─── Supplied entries ───

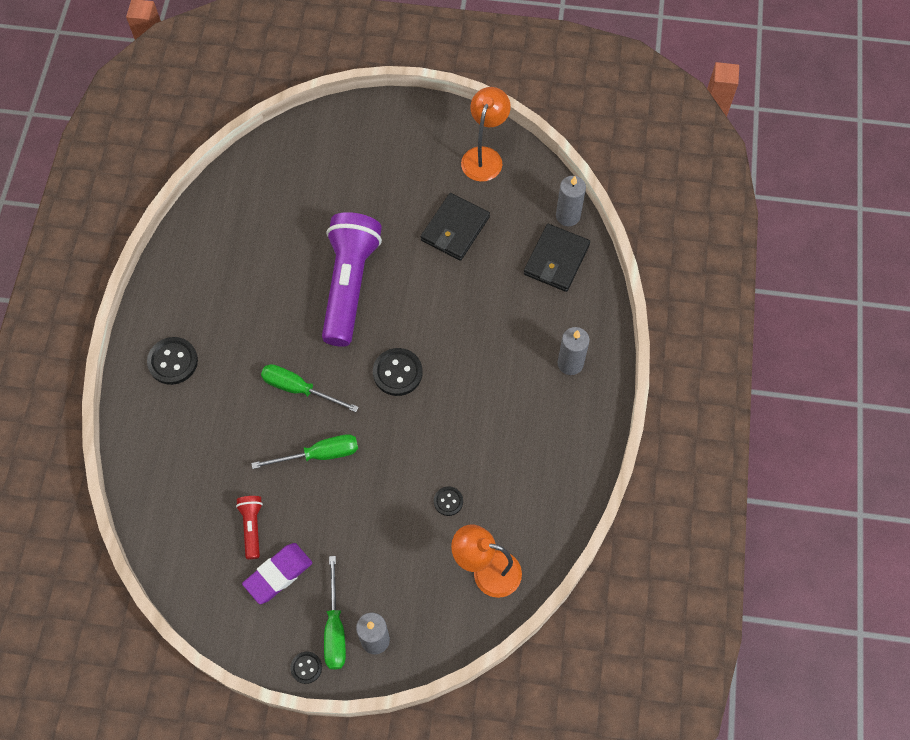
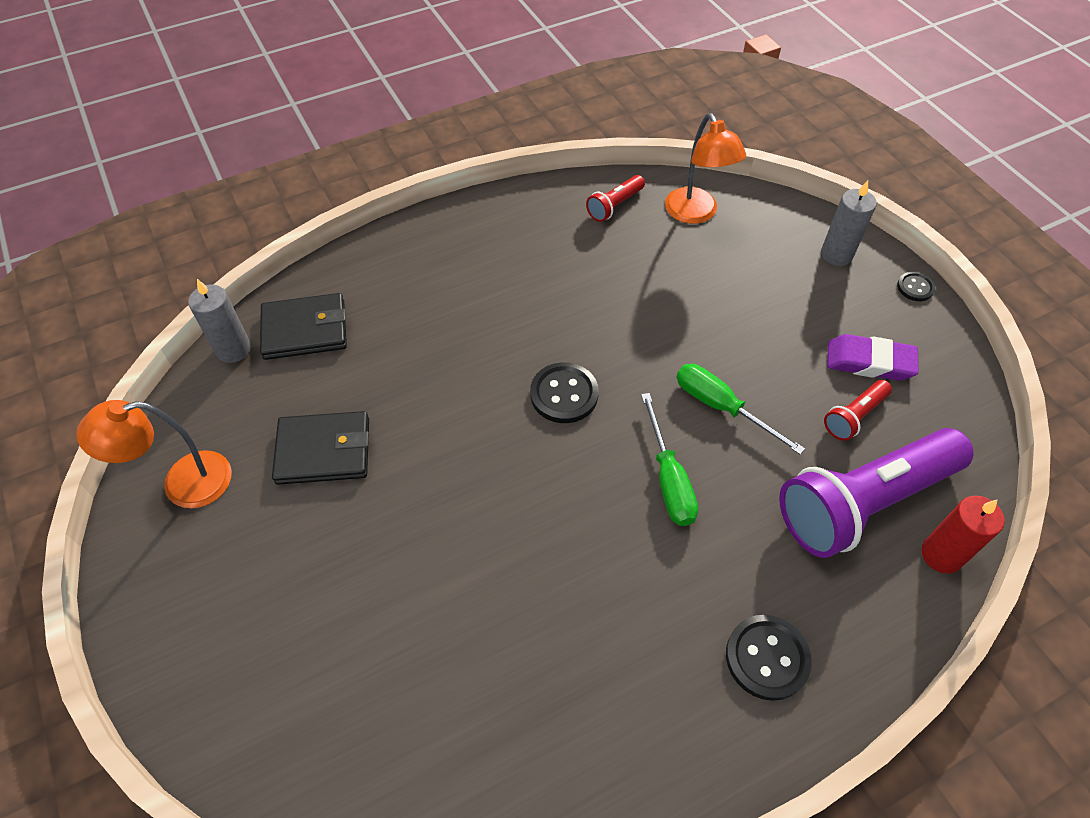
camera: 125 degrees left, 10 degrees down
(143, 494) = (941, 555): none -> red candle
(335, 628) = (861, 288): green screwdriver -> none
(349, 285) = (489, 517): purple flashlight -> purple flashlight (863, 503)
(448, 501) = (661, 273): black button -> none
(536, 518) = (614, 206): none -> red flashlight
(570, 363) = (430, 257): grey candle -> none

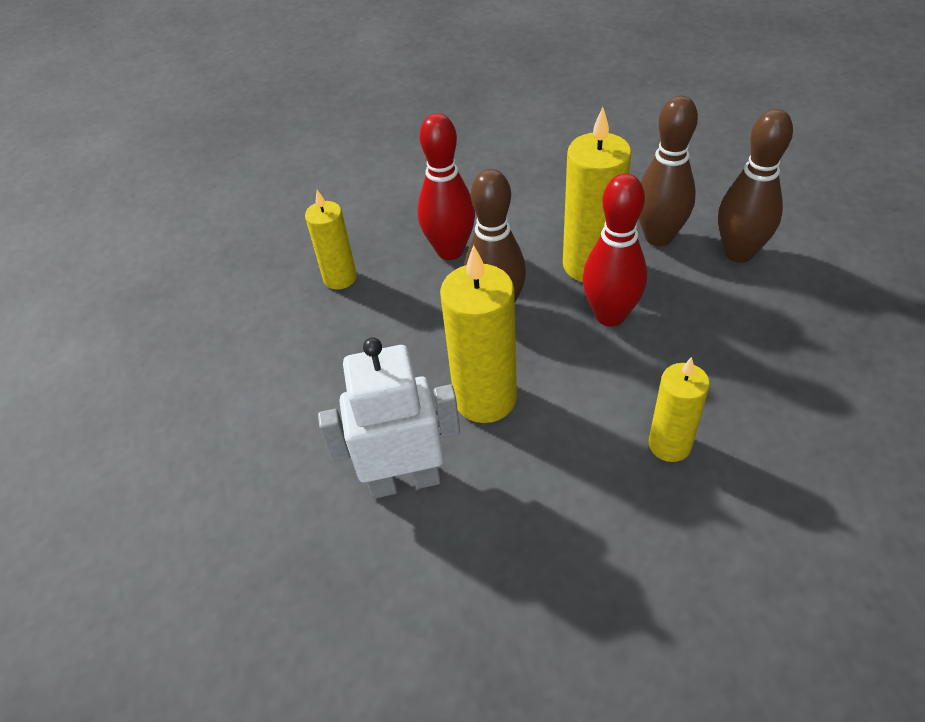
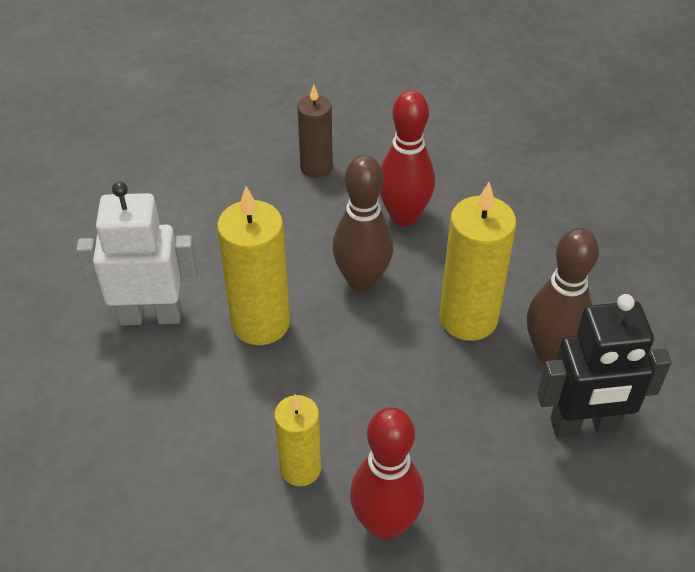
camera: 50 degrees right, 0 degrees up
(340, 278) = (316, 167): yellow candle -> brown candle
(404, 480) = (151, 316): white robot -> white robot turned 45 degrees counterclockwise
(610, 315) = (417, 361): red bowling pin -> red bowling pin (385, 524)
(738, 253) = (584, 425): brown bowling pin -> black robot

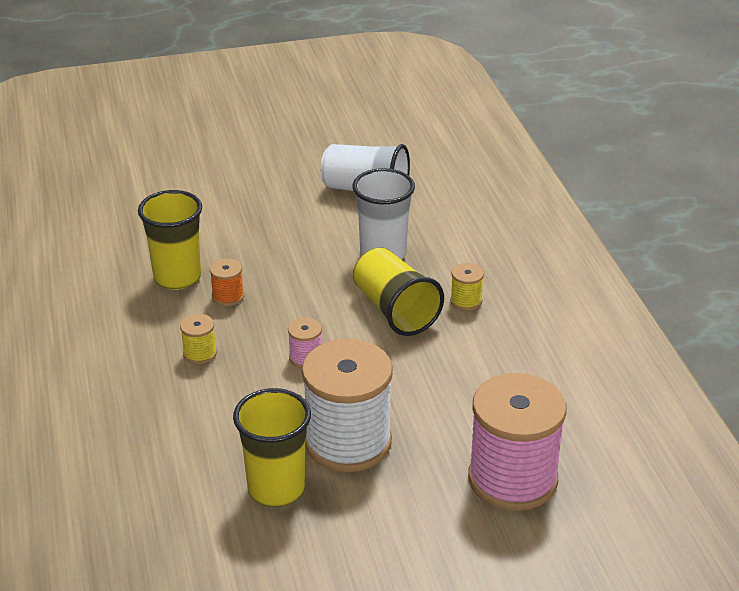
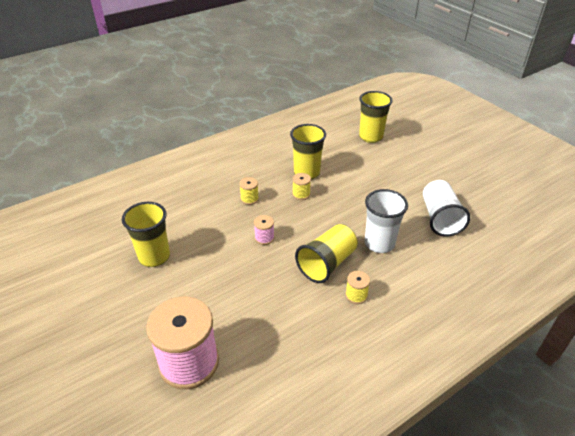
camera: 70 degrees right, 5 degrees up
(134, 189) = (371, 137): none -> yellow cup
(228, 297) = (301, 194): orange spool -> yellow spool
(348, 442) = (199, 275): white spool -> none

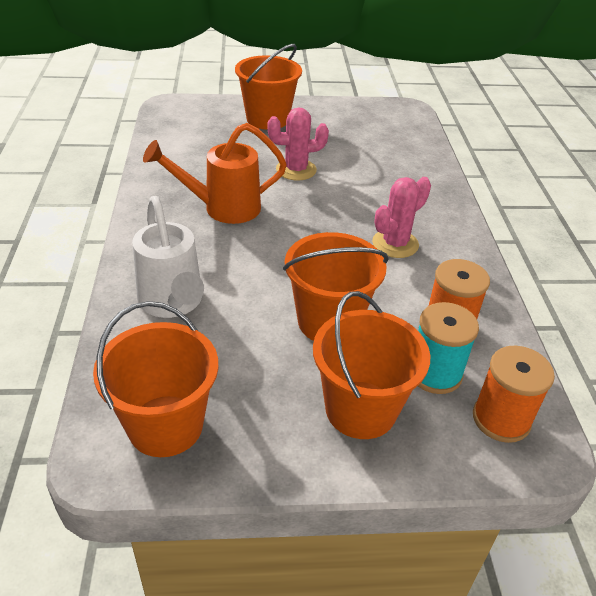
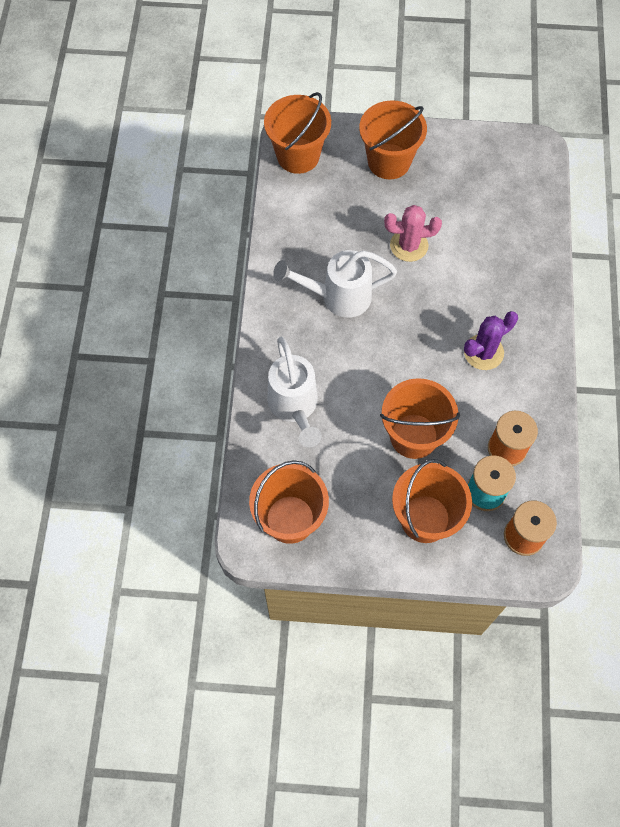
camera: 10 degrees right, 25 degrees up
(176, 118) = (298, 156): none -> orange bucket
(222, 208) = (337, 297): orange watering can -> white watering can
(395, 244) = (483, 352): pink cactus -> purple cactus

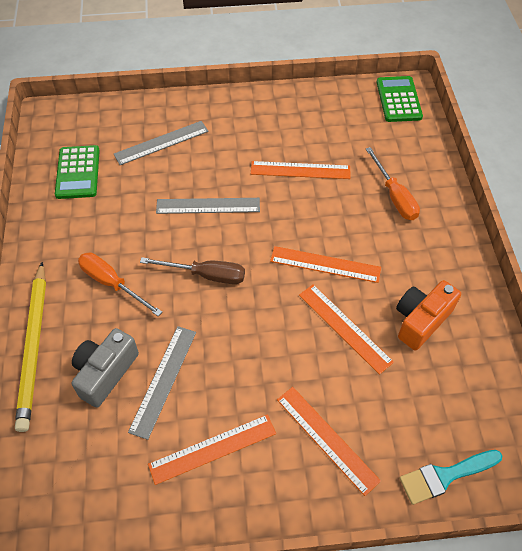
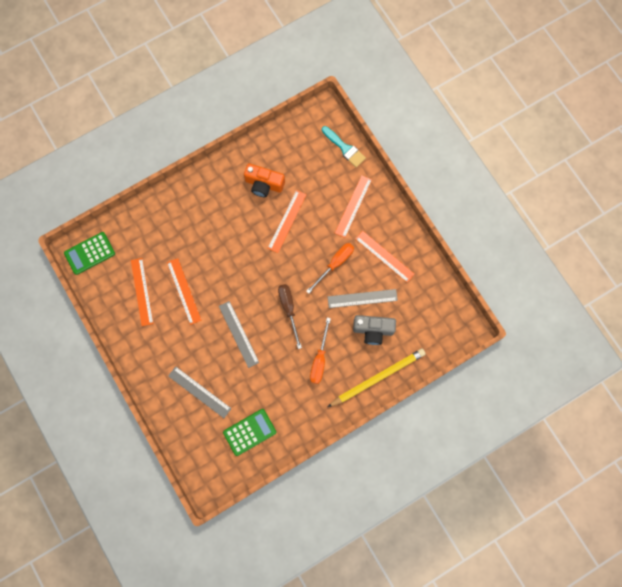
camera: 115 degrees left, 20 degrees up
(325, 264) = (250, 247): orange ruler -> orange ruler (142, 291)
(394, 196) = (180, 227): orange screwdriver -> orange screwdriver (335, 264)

───

◆ About this exercise:
Everything from the first line of the listing above through the line that contains "(222, 208) = (337, 297): orange" is to be restated word for word, minus the pictures.

◆ Reply:
camera: 125 degrees left, 10 degrees down
(143, 494) = (941, 555): none -> red candle
(335, 628) = (861, 288): green screwdriver -> none
(349, 285) = (489, 517): purple flashlight -> purple flashlight (863, 503)
(448, 501) = (661, 273): black button -> none
(536, 518) = (614, 206): none -> red flashlight
(570, 363) = (430, 257): grey candle -> none

camera: 50 degrees right, 0 degrees up
(340, 278) = (316, 167): yellow candle -> brown candle
(404, 480) = (151, 316): white robot -> white robot turned 45 degrees counterclockwise
(610, 315) = (417, 361): red bowling pin -> red bowling pin (385, 524)
(738, 253) = (584, 425): brown bowling pin -> black robot

camera: 70 degrees right, 5 degrees up
(134, 189) = (371, 137): none -> yellow cup
(228, 297) = (301, 194): orange spool -> yellow spool
(348, 442) = (199, 275): white spool -> none

camera: 10 degrees right, 25 degrees up
(176, 118) = (298, 156): none -> orange bucket
(222, 208) = (337, 297): orange watering can -> white watering can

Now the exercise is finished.